> [Exercise aim]: Please reproduce the records below exactly, omitting any pictures they contain.

> [Supplied material]:

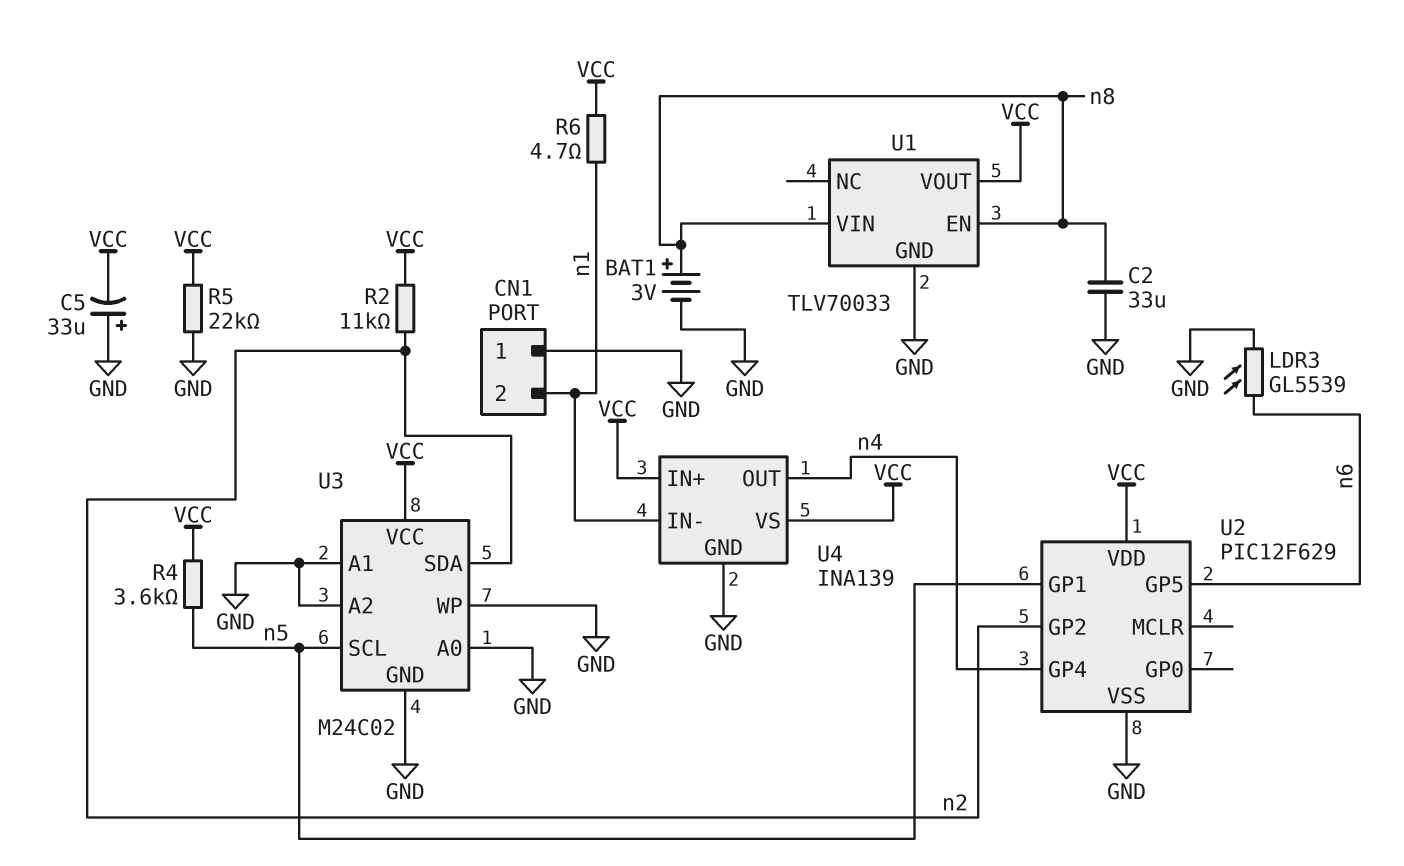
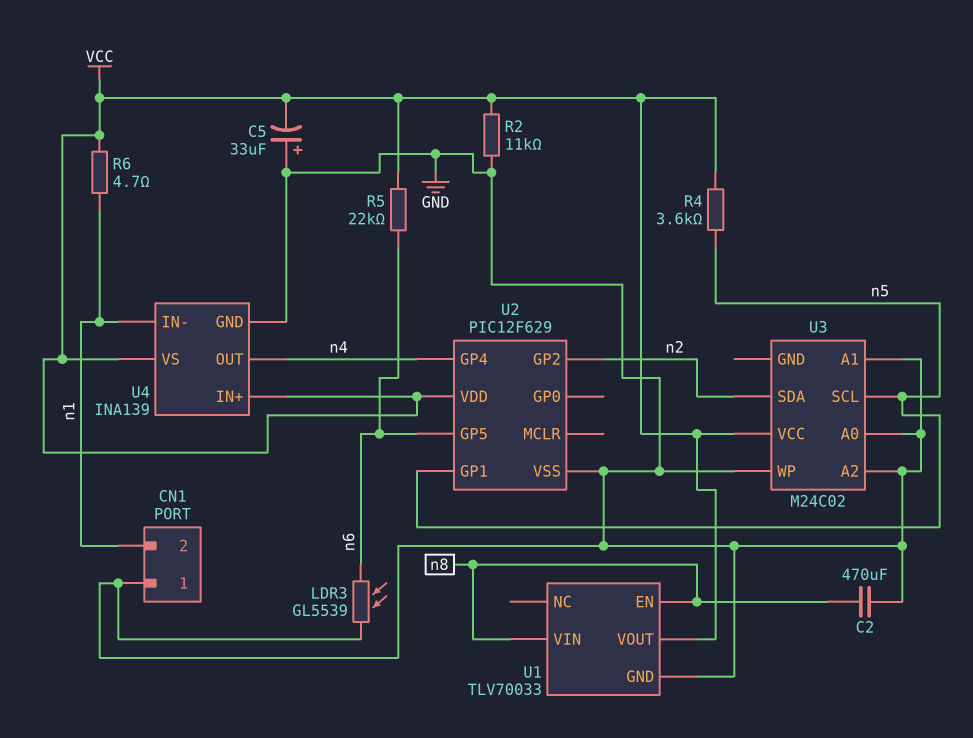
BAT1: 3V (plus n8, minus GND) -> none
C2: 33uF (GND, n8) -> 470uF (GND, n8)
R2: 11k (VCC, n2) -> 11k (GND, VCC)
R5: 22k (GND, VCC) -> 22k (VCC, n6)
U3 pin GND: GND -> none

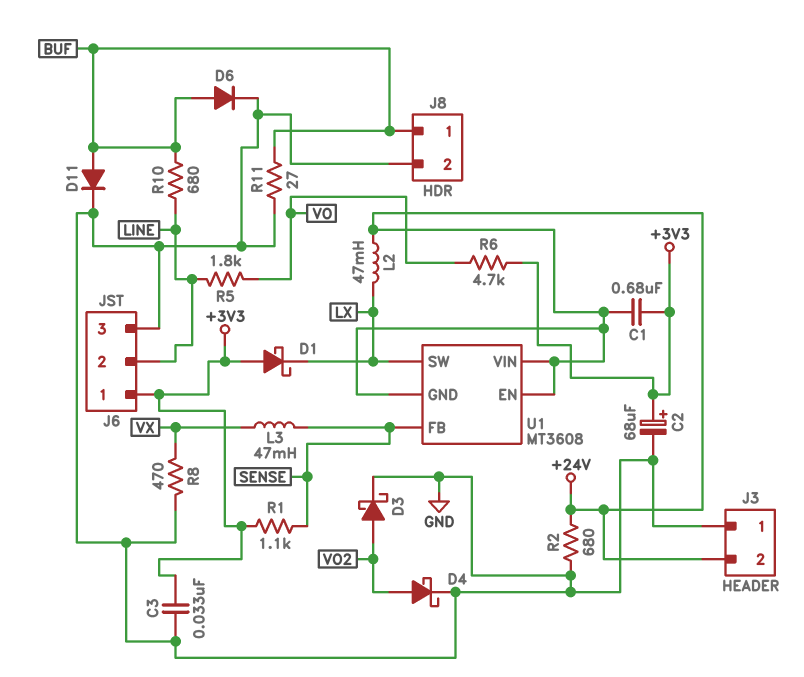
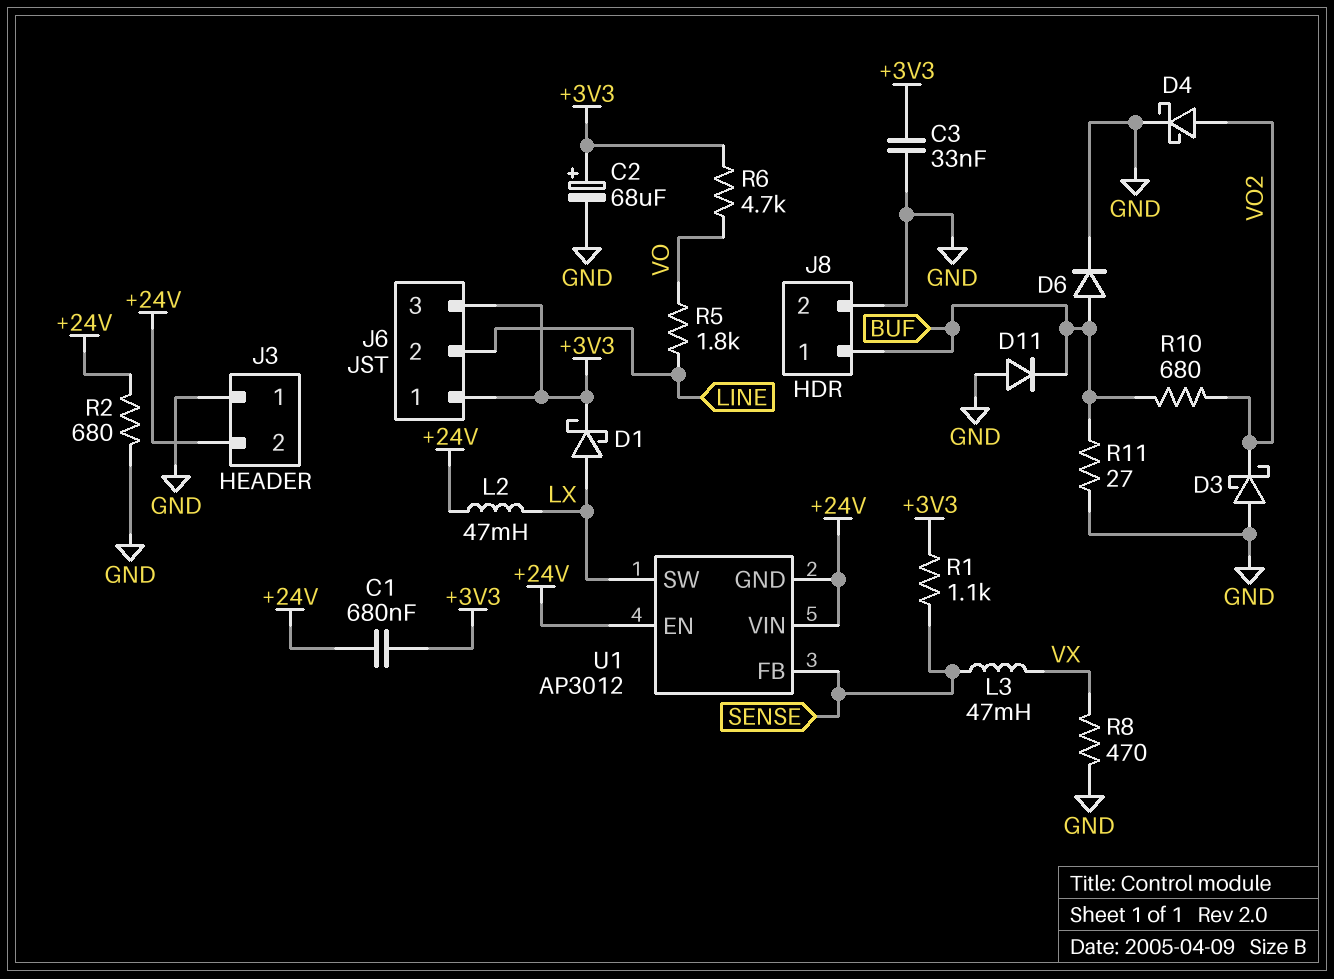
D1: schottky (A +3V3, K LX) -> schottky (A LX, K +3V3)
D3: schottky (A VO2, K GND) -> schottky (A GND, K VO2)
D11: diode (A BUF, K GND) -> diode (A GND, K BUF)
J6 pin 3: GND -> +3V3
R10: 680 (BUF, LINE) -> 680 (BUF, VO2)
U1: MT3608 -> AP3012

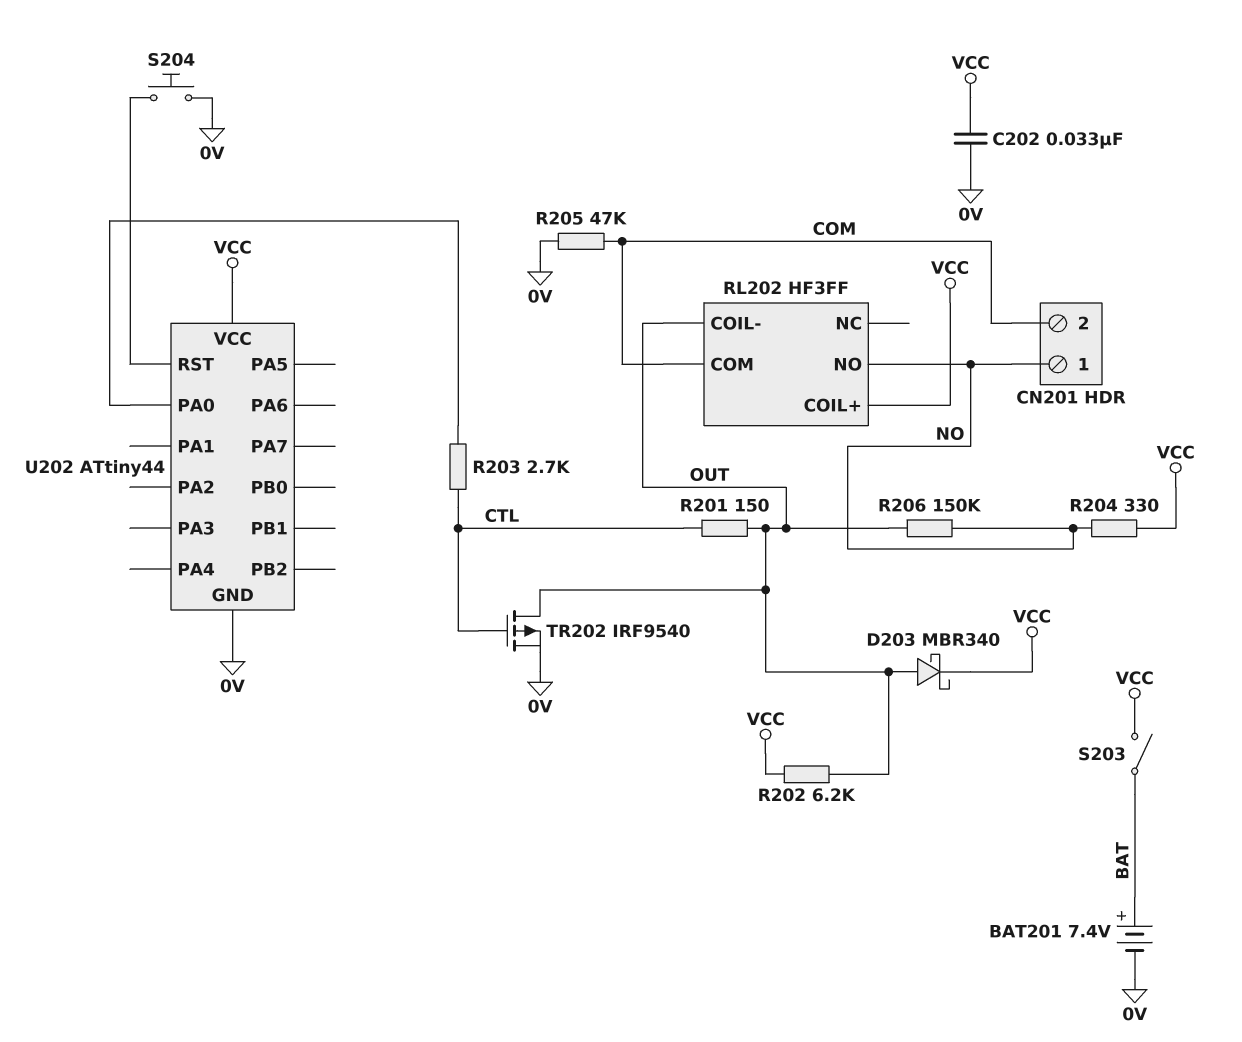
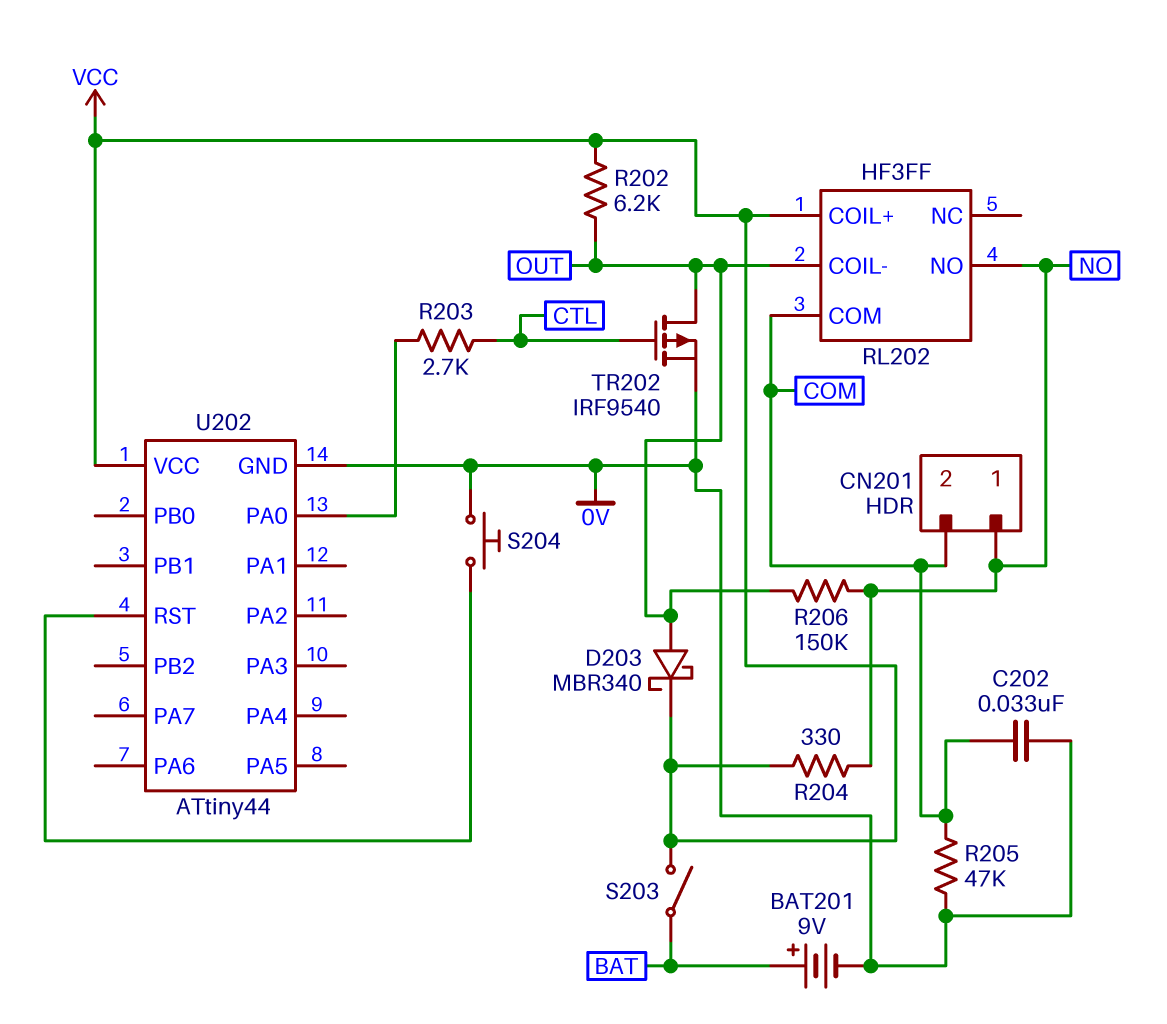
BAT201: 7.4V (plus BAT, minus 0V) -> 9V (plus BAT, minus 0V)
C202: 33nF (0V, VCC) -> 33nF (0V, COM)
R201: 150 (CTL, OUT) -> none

> [The answer]:
BAT1: 3V (plus n8, minus GND) -> none
C2: 33uF (GND, n8) -> 470uF (GND, n8)
R2: 11k (VCC, n2) -> 11k (GND, VCC)
R5: 22k (GND, VCC) -> 22k (VCC, n6)
U3 pin GND: GND -> none

D1: schottky (A +3V3, K LX) -> schottky (A LX, K +3V3)
D3: schottky (A VO2, K GND) -> schottky (A GND, K VO2)
D11: diode (A BUF, K GND) -> diode (A GND, K BUF)
J6 pin 3: GND -> +3V3
R10: 680 (BUF, LINE) -> 680 (BUF, VO2)
U1: MT3608 -> AP3012

BAT201: 7.4V (plus BAT, minus 0V) -> 9V (plus BAT, minus 0V)
C202: 33nF (0V, VCC) -> 33nF (0V, COM)
R201: 150 (CTL, OUT) -> none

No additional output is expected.